The task: Repeat the listing below exactly from the line with "black nut: 5 -> 2" through its last line. Skip every picture.

:: Given records

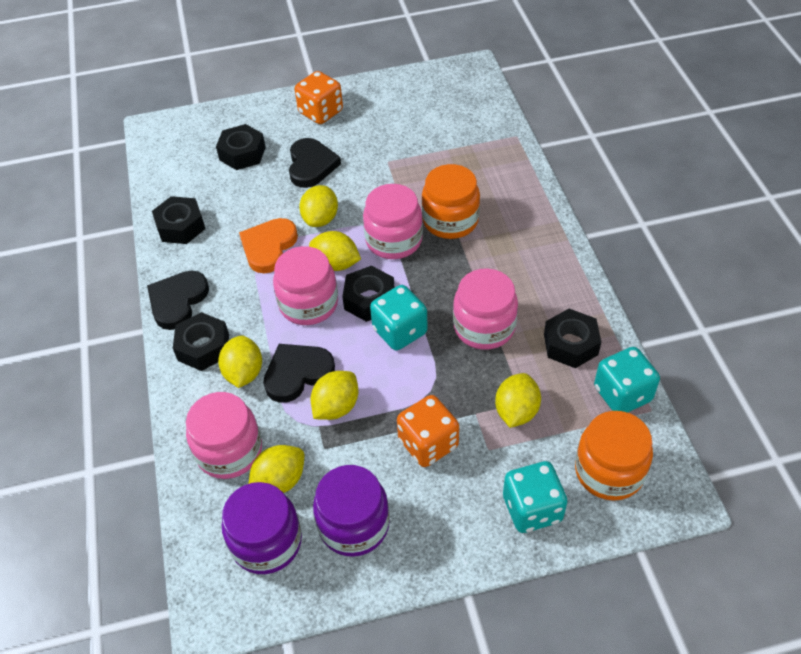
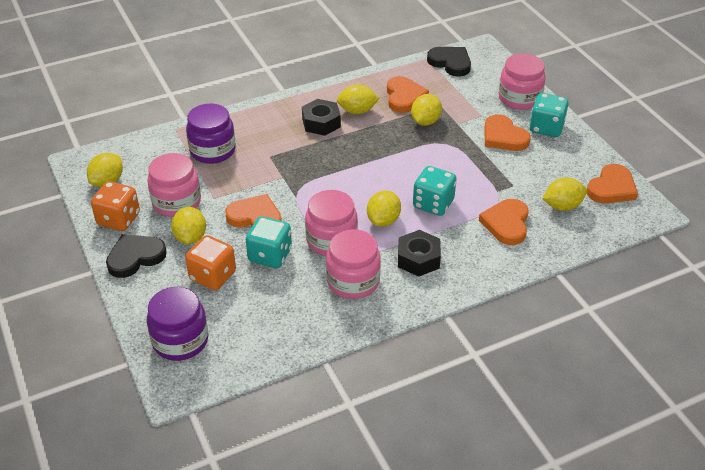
black heart: 3 -> 2
black nut: 5 -> 2
orange heart: 1 -> 5
orange jar: 2 -> 0

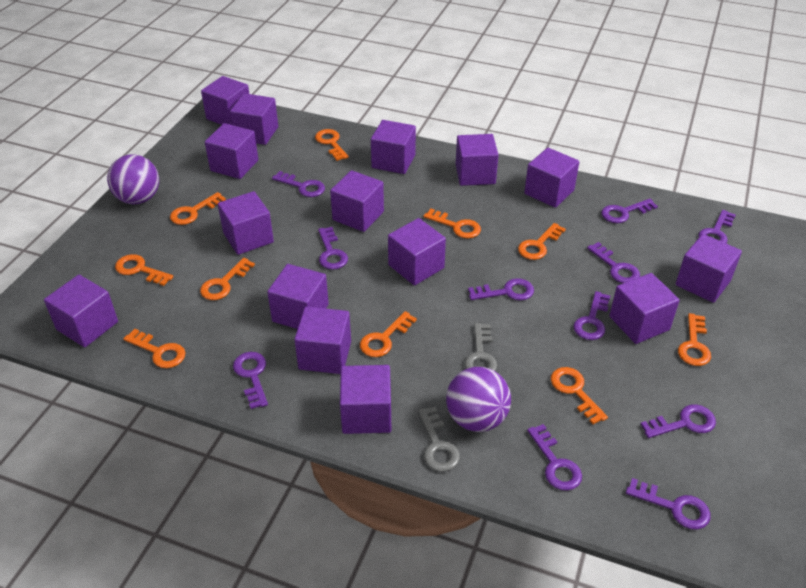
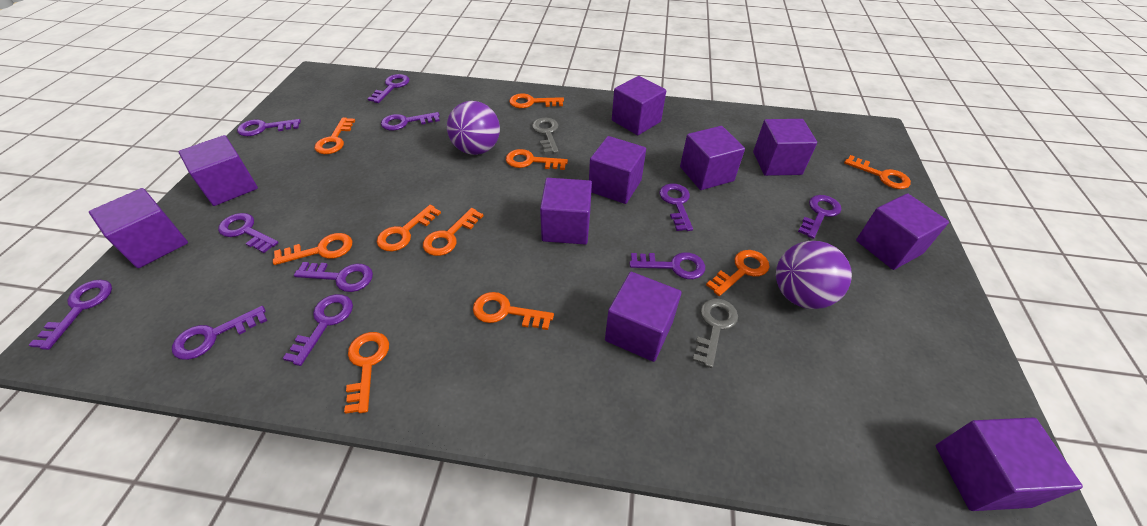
purple cube: 15 -> 10

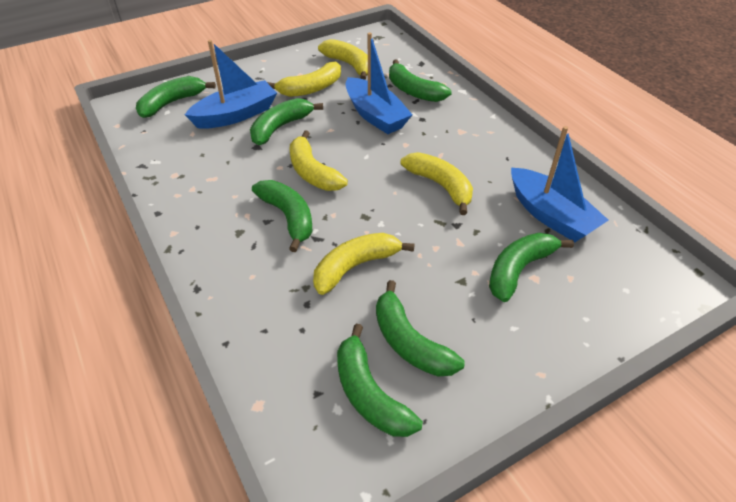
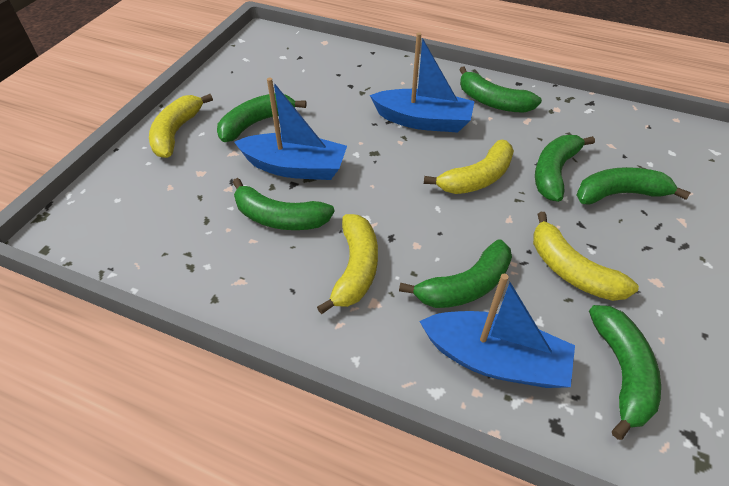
yellow banana: 5 -> 4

::::

Output below:
black nut: 5 -> 2
orange heart: 1 -> 5
orange jar: 2 -> 0

purple cube: 15 -> 10

yellow banana: 5 -> 4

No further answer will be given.